-------- RECORDS SUPPLIED
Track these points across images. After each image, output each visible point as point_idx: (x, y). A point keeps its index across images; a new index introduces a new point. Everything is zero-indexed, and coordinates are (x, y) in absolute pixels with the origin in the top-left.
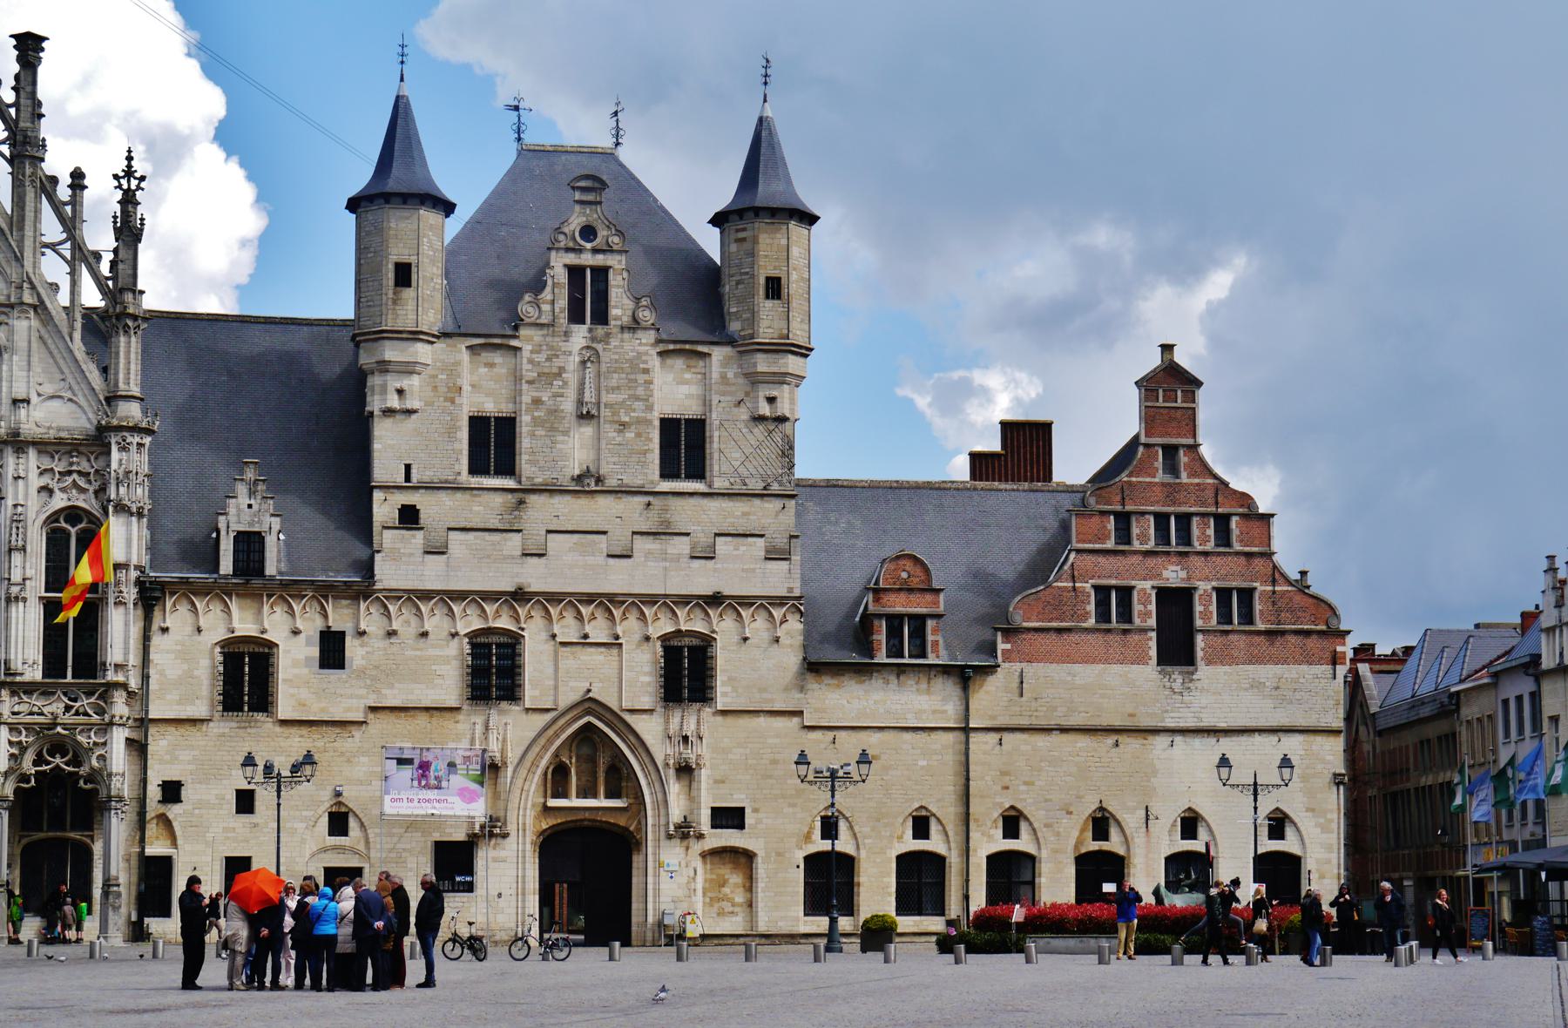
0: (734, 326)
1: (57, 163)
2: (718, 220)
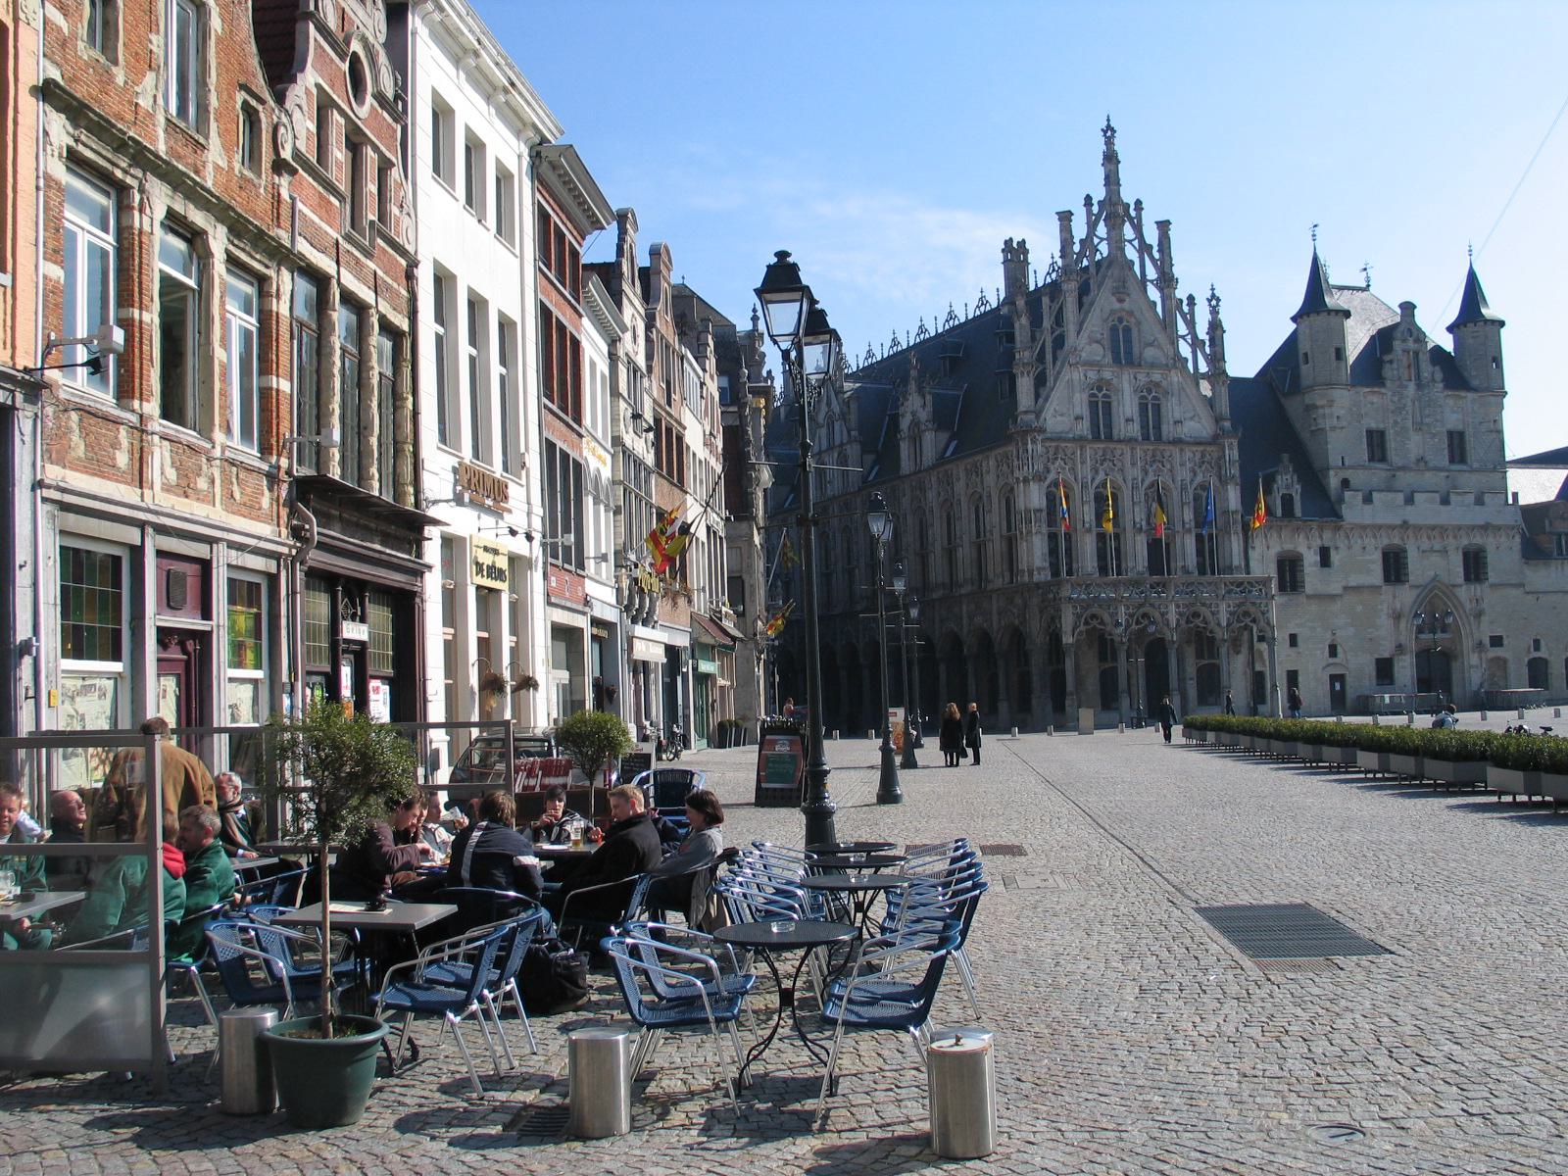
0: (1475, 383)
1: (1181, 293)
2: (1450, 329)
----------------
• [TASK REQUIREMENTS] Select every line of the records that contains the word "keeps", matching case exactly.

• [RESULT FOR THIS EXERCISE]
Track these points across images. After each image, output each visible point as point_idx: (x, y). A point keeps its index across images; a new index introduces a new point. Everything is zero-indexed, and coordinates are (x, y) in absolute pixels with the origin in the top-left.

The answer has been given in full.